Print, from the listing below, the lines starting at the line containing "MIC pin OUT: A1 -> A6" and ending at the line containing "MIC pin GND: 3V3 -> GND", exactly as they stand, and print nothing else.

# Extracted material
[Start of section]

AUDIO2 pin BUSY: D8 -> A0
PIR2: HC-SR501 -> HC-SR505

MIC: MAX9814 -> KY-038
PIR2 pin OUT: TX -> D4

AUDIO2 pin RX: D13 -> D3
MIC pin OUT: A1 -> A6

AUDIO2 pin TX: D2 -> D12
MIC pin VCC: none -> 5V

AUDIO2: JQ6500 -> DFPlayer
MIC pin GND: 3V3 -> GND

[End of section]
[Start of section]

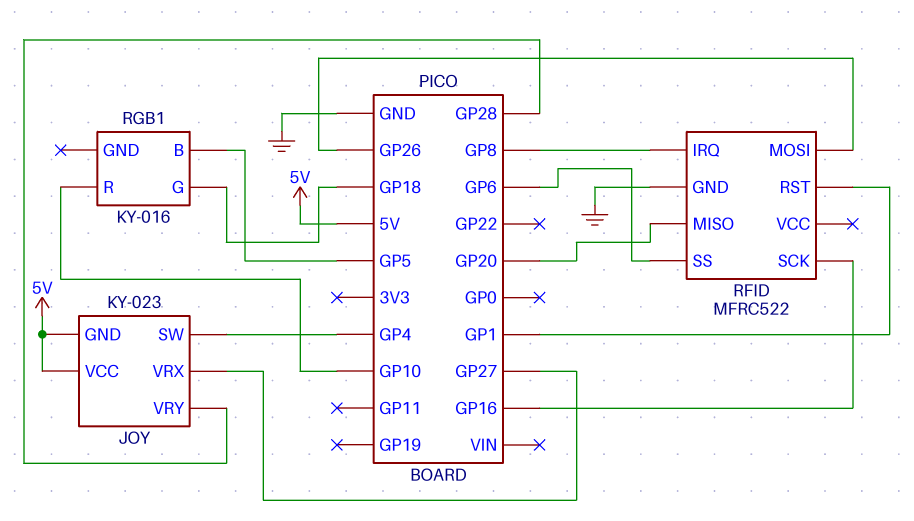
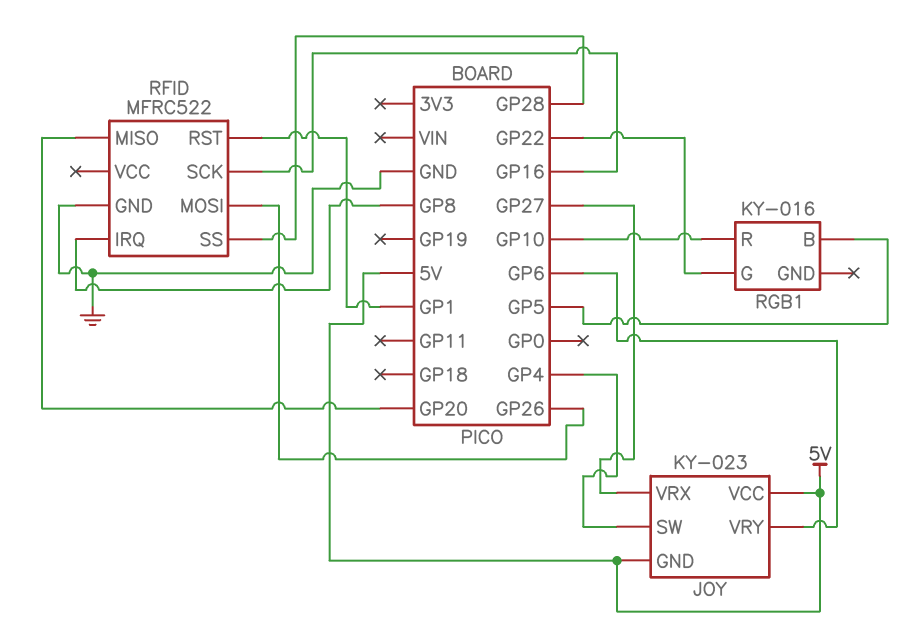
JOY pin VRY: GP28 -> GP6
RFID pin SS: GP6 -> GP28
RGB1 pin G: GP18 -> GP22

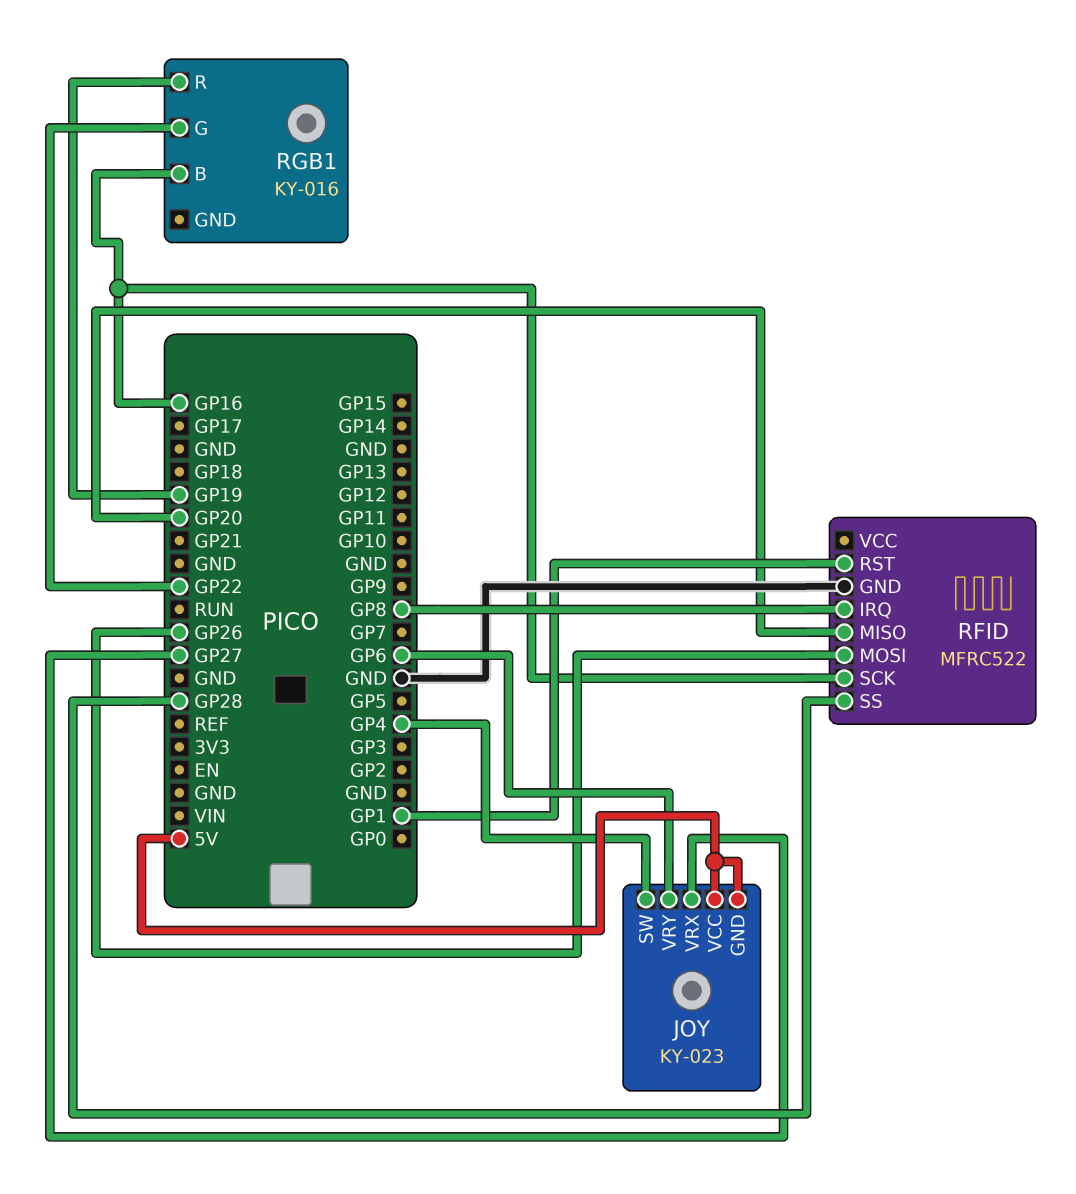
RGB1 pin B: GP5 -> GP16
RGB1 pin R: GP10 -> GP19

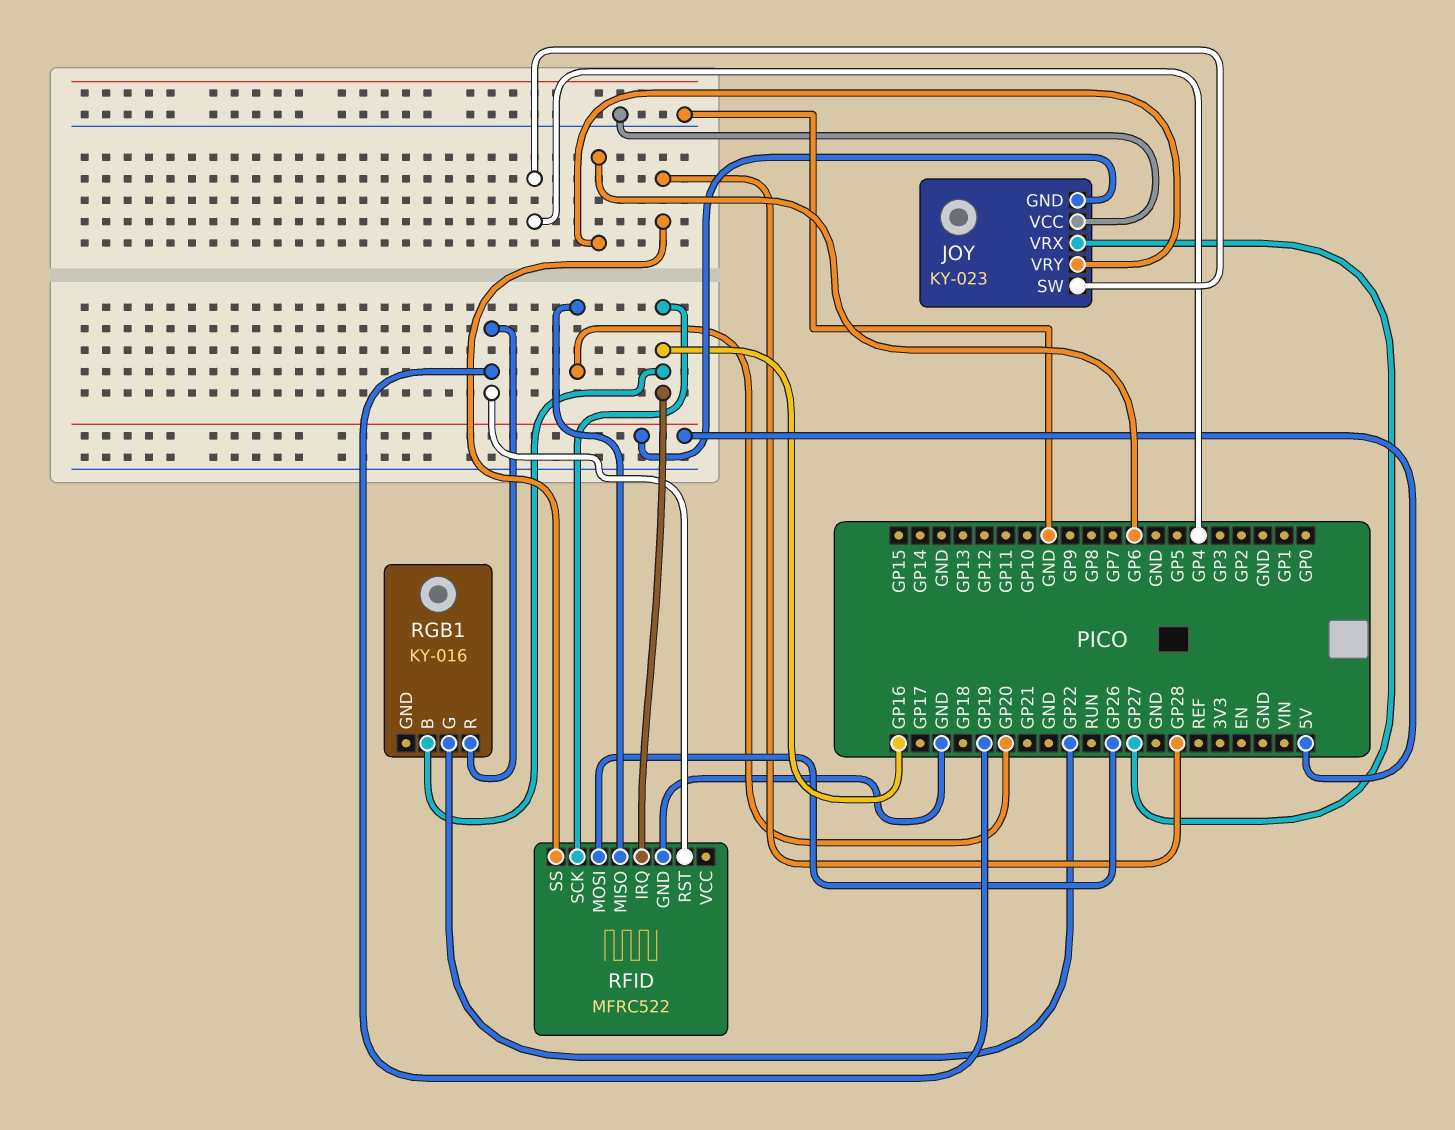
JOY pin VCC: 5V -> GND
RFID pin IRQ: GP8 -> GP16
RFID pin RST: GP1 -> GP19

[End of section]

# Exercise answer
MIC pin OUT: A1 -> A6

AUDIO2 pin TX: D2 -> D12
MIC pin VCC: none -> 5V

AUDIO2: JQ6500 -> DFPlayer
MIC pin GND: 3V3 -> GND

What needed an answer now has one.